DIRECTIONS =>
List each line in the rows below that contains the word "behind", copied in full. Case counts when matching.

DATA TO USE =>
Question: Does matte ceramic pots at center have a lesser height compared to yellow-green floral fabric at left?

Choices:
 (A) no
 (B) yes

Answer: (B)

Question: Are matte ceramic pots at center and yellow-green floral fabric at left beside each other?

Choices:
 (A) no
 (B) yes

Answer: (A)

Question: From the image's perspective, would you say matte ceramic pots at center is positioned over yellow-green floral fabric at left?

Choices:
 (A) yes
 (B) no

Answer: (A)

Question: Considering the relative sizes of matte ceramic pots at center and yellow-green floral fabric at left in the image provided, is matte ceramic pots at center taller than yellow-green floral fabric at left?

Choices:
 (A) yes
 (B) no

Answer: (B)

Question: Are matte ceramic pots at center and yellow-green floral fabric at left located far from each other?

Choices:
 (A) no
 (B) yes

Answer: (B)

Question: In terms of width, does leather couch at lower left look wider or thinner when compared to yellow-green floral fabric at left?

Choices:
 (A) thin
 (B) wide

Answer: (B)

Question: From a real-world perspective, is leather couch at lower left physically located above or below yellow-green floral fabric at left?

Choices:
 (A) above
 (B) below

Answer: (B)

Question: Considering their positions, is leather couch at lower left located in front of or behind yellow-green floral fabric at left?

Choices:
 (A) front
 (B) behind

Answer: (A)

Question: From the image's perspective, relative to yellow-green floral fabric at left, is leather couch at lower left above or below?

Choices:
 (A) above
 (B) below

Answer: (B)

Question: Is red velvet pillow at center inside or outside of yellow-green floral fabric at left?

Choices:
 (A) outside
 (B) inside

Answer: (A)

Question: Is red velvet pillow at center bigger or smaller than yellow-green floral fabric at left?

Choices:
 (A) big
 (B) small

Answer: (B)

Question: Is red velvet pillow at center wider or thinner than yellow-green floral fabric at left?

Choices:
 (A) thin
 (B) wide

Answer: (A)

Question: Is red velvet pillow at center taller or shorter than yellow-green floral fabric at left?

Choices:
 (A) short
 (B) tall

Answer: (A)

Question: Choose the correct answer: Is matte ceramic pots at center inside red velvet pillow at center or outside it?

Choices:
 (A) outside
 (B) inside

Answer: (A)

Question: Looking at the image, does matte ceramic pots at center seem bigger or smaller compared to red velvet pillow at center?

FINISHED EXERCISE =>
Question: Considering their positions, is leather couch at lower left located in front of or behind yellow-green floral fabric at left?
 (B) behind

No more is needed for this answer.